• _Excerpted data_:
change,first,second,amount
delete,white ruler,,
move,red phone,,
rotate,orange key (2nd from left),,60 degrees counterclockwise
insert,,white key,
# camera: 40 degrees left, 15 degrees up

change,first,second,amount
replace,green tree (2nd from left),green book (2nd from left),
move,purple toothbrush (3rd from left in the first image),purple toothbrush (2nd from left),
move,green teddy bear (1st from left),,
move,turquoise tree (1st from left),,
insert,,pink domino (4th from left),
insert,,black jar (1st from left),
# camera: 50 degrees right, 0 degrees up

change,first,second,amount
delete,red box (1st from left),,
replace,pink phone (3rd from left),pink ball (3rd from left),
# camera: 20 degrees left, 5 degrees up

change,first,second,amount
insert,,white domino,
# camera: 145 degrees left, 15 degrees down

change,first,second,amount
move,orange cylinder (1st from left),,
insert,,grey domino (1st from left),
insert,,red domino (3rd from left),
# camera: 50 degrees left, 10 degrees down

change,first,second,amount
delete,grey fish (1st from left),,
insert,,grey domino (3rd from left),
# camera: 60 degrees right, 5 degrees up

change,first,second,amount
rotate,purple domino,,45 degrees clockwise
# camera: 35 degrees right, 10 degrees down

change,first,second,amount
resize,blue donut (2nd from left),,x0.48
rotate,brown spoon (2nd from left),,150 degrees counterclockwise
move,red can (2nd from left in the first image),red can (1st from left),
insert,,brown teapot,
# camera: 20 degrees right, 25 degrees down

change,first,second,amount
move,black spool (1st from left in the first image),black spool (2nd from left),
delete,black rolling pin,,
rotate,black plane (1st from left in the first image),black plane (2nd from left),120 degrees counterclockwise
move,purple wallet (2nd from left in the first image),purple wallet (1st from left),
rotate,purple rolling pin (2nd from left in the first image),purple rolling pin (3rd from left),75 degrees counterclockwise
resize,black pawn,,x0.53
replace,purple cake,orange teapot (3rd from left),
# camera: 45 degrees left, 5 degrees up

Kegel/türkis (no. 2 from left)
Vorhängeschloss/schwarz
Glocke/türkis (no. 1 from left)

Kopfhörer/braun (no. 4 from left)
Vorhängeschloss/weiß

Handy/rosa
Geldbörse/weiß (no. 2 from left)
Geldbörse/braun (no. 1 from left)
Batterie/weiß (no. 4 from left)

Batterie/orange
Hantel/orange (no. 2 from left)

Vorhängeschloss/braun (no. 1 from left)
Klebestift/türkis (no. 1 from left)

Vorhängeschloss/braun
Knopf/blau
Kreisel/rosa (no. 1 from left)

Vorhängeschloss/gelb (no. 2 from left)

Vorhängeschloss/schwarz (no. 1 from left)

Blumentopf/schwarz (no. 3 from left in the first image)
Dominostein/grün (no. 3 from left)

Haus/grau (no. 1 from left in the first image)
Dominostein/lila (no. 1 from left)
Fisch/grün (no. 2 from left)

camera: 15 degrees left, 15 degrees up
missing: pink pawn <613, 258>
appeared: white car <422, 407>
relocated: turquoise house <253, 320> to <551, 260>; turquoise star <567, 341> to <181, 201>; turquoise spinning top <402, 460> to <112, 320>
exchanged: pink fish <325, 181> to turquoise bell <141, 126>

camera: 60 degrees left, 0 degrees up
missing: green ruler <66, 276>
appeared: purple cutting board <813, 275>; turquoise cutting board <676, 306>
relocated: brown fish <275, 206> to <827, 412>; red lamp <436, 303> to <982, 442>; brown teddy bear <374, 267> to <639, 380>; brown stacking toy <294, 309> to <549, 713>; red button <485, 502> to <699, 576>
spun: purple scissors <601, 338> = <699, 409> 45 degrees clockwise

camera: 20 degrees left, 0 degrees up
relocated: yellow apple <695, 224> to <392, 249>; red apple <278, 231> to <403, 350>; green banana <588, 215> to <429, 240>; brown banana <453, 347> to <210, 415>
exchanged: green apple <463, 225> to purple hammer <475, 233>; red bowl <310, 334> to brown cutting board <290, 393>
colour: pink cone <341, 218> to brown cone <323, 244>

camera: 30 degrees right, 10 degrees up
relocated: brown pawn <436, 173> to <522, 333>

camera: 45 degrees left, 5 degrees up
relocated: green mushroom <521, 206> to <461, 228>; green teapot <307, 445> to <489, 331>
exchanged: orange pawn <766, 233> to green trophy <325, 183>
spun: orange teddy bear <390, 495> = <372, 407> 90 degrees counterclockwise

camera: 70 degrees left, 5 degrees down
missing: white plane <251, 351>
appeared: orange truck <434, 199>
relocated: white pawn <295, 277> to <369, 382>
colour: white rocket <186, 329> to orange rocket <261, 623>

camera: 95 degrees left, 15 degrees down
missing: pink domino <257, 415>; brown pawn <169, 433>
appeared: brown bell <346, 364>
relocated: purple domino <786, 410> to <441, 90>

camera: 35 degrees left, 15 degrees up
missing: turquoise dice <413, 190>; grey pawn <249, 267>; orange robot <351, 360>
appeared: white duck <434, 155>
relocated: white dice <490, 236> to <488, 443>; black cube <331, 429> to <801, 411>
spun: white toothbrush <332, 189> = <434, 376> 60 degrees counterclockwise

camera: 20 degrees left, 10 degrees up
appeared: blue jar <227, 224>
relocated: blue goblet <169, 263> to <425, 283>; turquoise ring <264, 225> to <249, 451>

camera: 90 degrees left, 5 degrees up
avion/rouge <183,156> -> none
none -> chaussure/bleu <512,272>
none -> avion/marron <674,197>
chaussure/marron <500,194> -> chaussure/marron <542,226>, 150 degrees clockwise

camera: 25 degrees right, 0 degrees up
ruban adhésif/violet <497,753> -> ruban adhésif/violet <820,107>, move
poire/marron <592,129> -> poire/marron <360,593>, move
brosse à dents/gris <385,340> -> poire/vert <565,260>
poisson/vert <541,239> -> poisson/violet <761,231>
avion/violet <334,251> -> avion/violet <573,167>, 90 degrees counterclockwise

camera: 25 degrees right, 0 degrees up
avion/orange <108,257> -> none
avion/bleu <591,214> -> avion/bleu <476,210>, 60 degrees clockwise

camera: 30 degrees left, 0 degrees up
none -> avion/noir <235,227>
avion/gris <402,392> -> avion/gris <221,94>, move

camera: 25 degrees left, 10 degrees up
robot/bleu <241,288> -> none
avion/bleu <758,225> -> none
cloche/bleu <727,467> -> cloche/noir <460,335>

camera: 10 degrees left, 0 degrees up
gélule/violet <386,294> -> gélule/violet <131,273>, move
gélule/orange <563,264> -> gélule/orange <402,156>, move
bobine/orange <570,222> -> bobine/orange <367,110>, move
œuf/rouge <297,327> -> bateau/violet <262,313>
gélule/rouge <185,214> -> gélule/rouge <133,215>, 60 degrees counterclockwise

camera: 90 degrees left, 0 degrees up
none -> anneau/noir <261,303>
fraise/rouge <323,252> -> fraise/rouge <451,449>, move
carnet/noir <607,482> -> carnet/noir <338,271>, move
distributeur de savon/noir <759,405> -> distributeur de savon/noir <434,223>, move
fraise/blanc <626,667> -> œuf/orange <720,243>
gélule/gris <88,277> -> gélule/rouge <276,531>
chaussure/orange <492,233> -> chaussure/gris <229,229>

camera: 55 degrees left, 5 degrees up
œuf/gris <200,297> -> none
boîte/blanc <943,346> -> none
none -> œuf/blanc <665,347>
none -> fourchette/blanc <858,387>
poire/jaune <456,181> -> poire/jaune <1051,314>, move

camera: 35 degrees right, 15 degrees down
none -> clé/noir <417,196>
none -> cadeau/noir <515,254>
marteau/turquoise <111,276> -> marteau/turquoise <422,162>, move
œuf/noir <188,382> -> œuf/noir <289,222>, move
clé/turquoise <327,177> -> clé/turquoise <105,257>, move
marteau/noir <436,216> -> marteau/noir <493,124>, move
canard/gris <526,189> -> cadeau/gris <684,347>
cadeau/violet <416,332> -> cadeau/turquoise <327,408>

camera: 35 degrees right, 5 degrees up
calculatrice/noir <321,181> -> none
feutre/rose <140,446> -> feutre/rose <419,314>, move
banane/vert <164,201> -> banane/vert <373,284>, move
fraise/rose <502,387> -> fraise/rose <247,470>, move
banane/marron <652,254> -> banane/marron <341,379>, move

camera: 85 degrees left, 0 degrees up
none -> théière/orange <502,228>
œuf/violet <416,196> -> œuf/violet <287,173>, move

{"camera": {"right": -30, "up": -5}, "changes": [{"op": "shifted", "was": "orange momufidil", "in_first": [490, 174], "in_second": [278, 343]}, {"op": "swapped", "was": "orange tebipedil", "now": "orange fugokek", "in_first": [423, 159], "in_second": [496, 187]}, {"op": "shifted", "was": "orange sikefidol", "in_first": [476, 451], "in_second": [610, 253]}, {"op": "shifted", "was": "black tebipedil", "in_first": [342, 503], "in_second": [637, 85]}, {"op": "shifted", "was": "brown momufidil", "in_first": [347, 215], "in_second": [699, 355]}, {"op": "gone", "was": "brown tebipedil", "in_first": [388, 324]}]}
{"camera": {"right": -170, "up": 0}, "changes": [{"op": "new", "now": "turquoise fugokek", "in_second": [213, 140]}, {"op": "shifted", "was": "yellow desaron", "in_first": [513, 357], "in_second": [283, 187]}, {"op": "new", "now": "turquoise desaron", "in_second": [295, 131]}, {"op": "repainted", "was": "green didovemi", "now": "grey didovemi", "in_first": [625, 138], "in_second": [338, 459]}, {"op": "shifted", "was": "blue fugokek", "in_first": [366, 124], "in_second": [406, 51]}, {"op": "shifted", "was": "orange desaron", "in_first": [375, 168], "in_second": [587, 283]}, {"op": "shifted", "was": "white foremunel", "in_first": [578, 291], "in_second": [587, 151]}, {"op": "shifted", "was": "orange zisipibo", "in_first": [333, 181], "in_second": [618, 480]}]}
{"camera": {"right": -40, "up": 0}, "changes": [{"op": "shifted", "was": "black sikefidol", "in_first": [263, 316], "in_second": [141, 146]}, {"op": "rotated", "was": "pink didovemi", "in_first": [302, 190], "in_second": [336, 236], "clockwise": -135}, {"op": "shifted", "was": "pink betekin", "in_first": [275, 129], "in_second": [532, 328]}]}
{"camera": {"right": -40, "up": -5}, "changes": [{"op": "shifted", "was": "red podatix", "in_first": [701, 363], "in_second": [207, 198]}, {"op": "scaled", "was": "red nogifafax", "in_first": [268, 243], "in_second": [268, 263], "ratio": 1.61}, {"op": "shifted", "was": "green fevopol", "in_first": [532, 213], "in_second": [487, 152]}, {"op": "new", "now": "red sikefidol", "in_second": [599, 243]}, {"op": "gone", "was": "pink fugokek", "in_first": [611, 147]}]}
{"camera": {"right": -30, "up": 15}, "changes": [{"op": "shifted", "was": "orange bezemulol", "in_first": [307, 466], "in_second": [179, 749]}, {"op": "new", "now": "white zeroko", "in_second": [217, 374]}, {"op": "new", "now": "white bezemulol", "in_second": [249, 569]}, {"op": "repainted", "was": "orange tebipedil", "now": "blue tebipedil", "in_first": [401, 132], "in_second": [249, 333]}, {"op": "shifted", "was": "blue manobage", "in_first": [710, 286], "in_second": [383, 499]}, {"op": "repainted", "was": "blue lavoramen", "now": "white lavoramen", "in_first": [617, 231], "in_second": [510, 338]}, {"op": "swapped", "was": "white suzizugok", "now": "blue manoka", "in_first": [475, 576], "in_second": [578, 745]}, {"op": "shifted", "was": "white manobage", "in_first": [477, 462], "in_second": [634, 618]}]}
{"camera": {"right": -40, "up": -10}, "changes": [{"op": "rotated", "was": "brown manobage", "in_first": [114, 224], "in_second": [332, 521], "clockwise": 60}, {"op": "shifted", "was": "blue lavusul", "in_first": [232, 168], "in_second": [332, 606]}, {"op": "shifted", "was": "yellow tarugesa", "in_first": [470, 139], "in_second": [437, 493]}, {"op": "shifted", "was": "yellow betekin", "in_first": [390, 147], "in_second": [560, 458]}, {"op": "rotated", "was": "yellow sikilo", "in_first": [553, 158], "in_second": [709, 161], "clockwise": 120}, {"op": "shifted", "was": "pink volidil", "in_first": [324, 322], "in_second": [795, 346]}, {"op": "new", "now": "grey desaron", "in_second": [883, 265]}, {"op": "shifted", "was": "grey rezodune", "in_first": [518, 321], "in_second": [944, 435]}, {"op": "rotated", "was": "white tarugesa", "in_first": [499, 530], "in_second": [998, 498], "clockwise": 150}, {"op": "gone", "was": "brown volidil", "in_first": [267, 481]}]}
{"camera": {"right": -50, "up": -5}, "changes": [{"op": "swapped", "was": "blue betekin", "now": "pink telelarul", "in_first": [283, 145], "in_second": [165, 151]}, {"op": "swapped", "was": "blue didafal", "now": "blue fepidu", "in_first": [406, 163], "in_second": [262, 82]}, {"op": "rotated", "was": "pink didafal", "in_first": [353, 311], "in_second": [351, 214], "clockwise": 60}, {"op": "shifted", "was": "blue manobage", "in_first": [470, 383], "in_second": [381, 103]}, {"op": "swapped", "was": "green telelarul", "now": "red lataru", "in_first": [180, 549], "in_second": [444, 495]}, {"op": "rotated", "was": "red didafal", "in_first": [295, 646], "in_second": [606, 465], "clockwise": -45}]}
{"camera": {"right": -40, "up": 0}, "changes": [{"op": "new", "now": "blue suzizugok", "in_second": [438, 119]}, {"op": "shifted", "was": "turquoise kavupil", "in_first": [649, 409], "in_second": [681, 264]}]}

• _Work order_: Starting at the line with "camera: 90 degrees left, 5 degrees up" and ending at the line with "none -> avion/marron <674,197>", print each line of the listing above exactly, with no other lines.

• _Task solution_:
camera: 90 degrees left, 5 degrees up
avion/rouge <183,156> -> none
none -> chaussure/bleu <512,272>
none -> avion/marron <674,197>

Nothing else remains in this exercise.